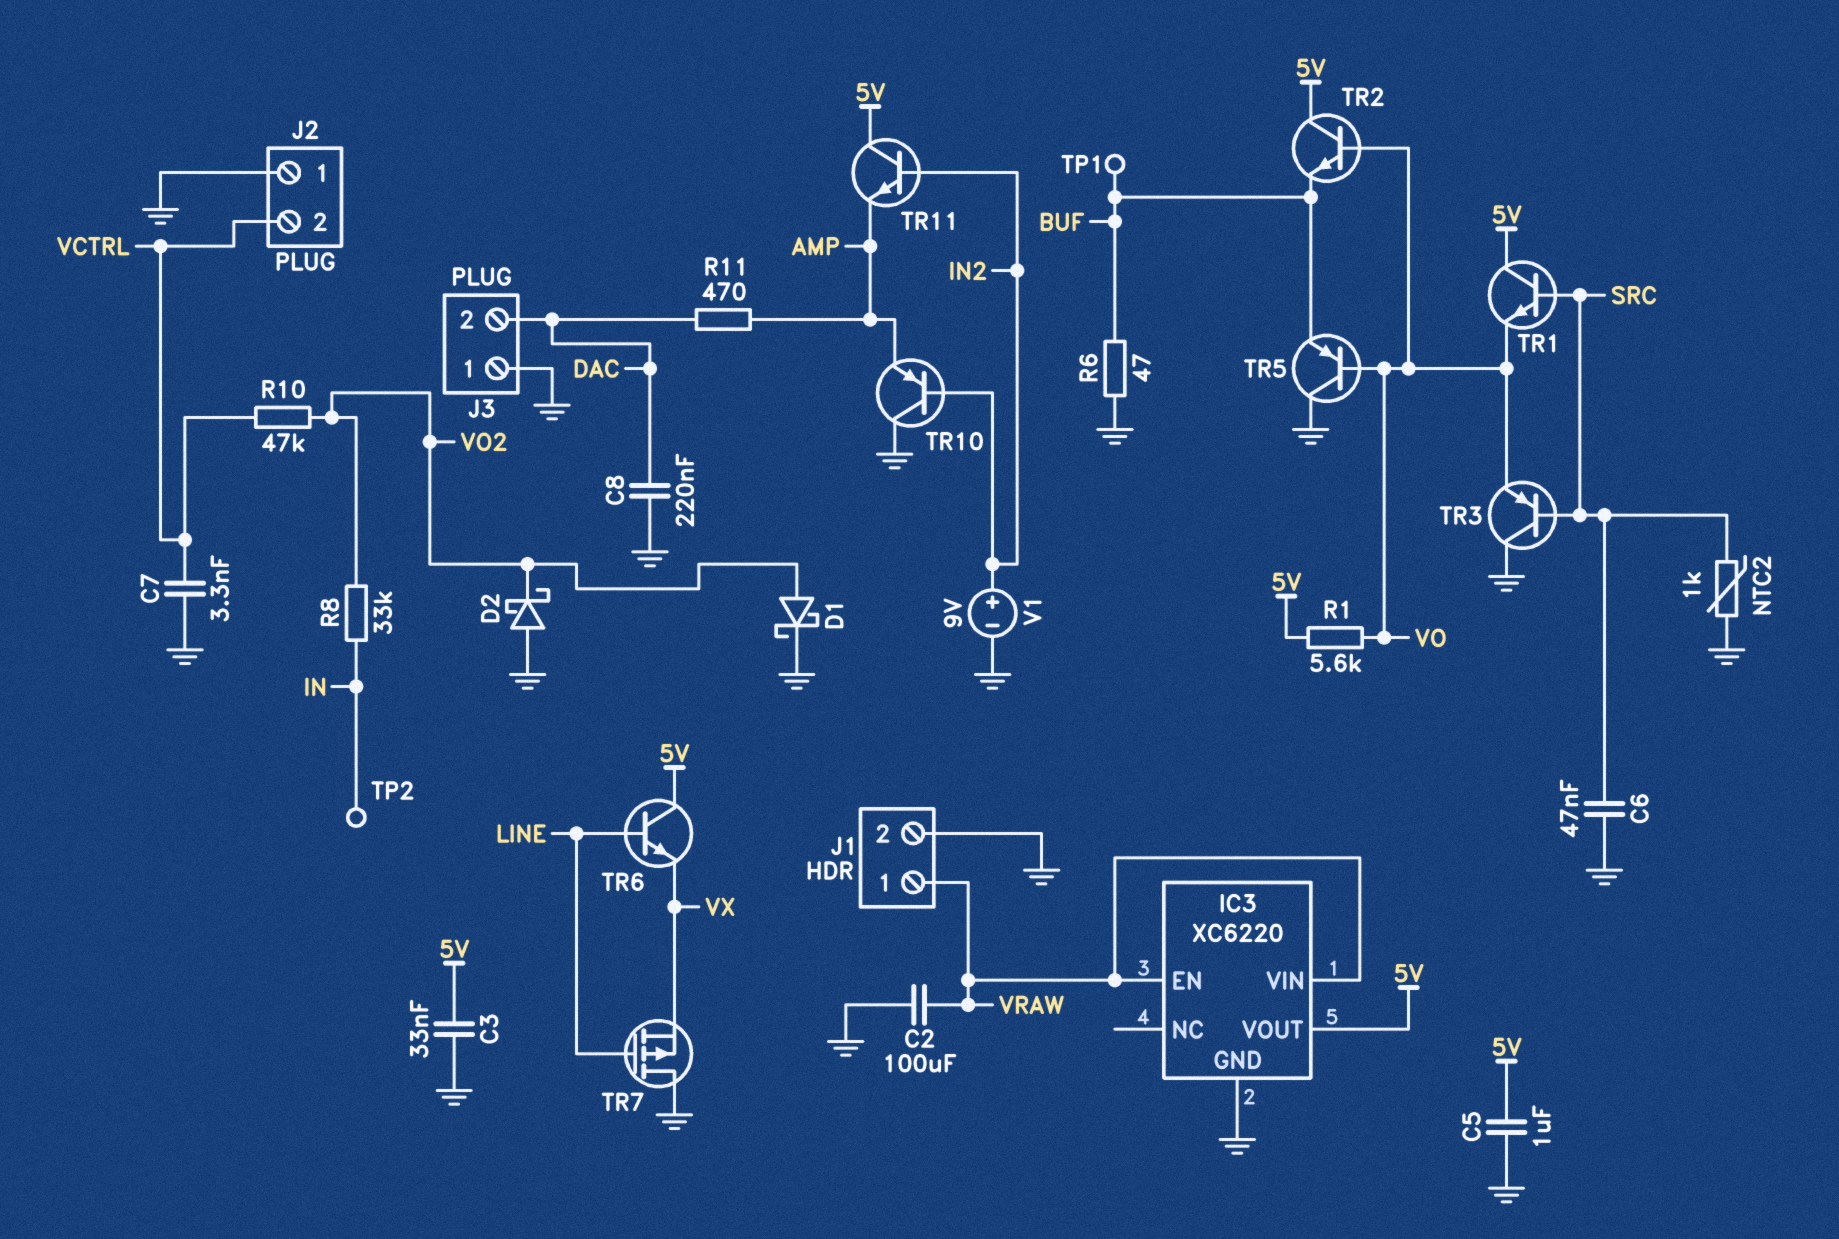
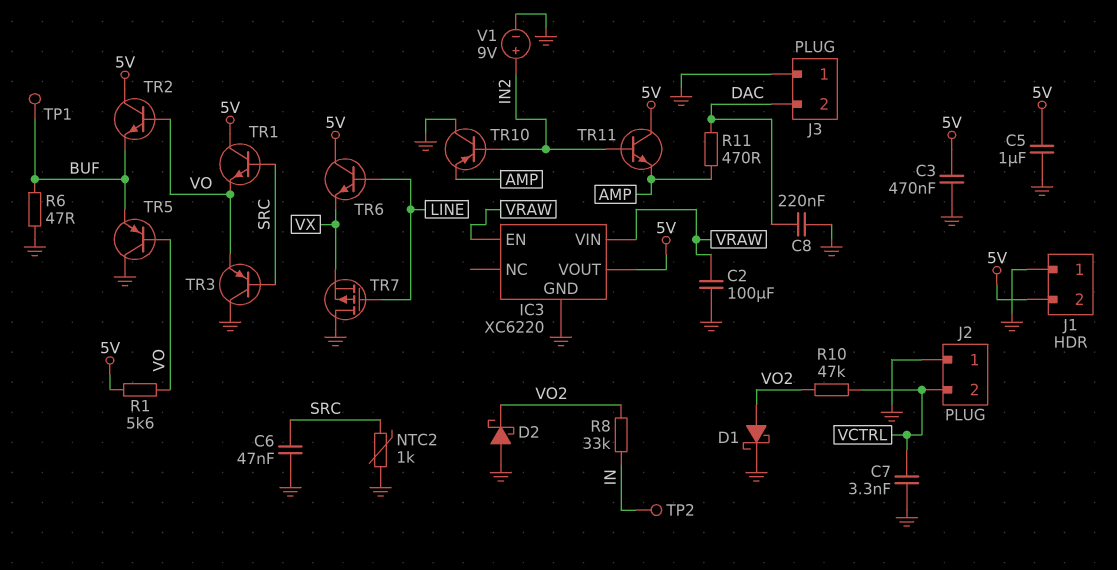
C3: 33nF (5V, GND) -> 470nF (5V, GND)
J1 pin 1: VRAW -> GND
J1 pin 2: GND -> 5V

= = =

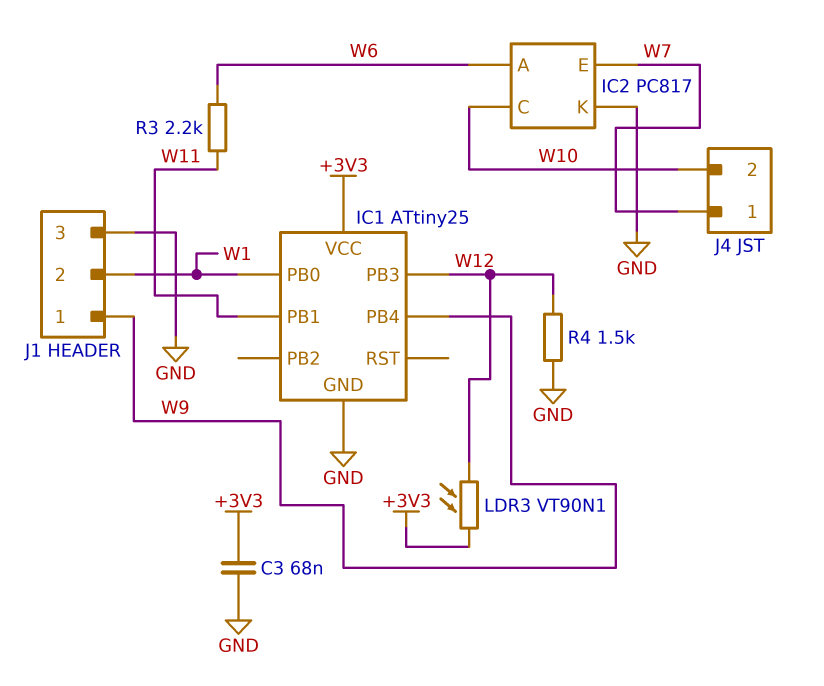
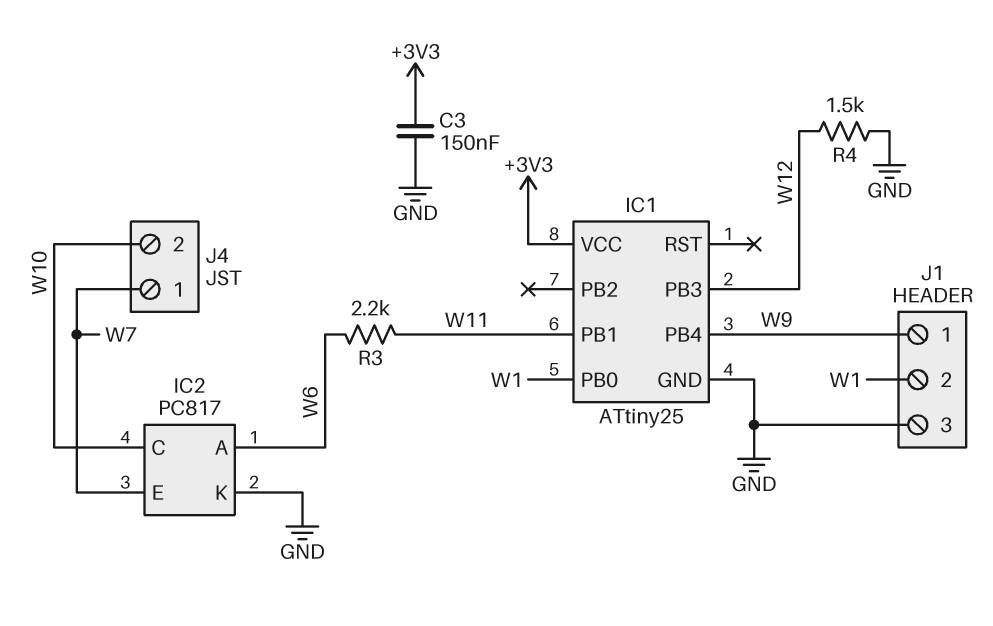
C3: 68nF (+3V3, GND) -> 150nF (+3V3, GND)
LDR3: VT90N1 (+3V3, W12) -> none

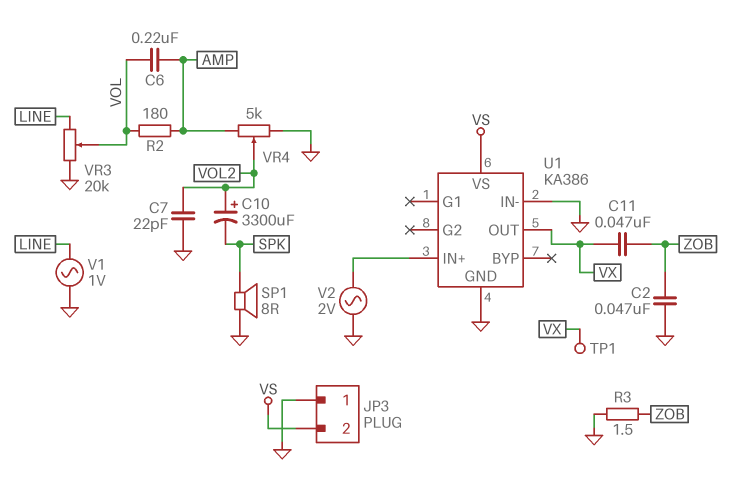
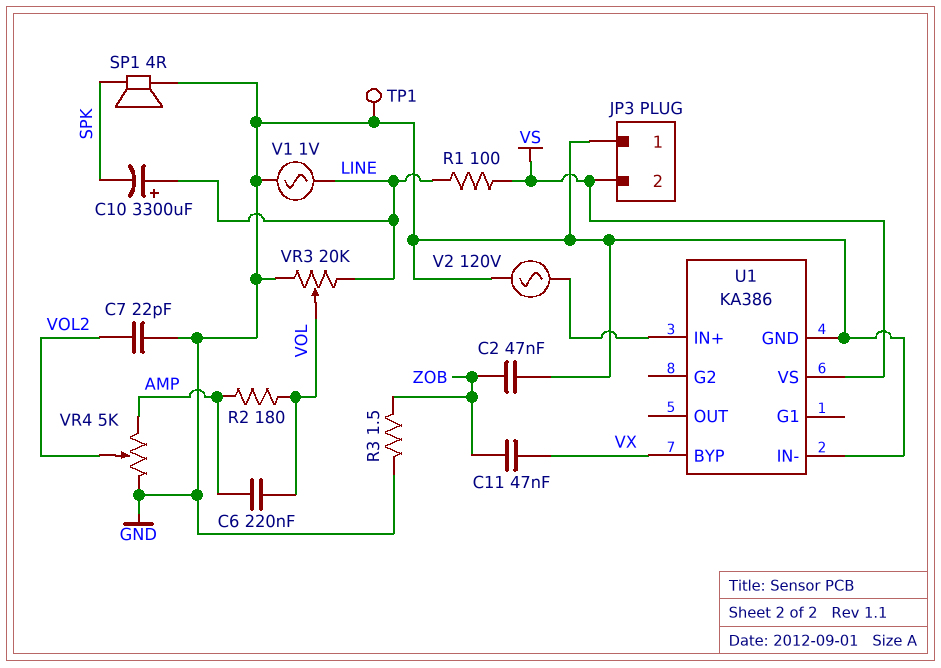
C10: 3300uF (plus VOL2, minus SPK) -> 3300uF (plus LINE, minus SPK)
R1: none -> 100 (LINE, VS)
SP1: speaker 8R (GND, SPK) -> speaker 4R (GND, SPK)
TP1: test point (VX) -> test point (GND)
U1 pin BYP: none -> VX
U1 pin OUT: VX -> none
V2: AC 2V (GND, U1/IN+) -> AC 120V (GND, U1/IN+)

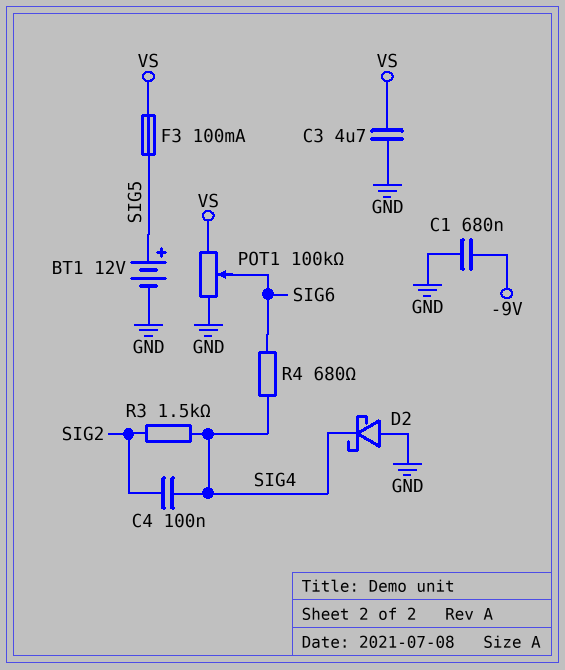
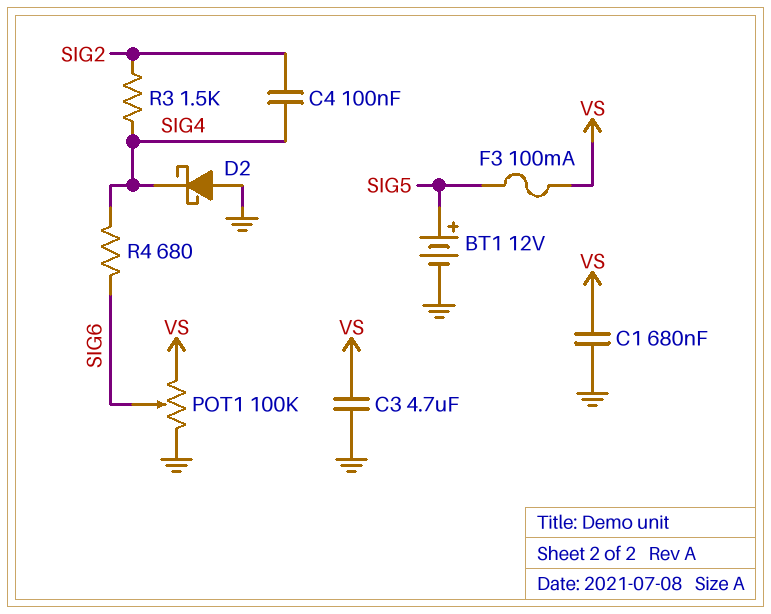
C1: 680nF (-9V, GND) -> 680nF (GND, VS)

= = =

- _Your goal_: What belongs in the answer is each line of the listing that contains the word "none".

- _Final answer_:
LDR3: VT90N1 (+3V3, W12) -> none
R1: none -> 100 (LINE, VS)
U1 pin BYP: none -> VX
U1 pin OUT: VX -> none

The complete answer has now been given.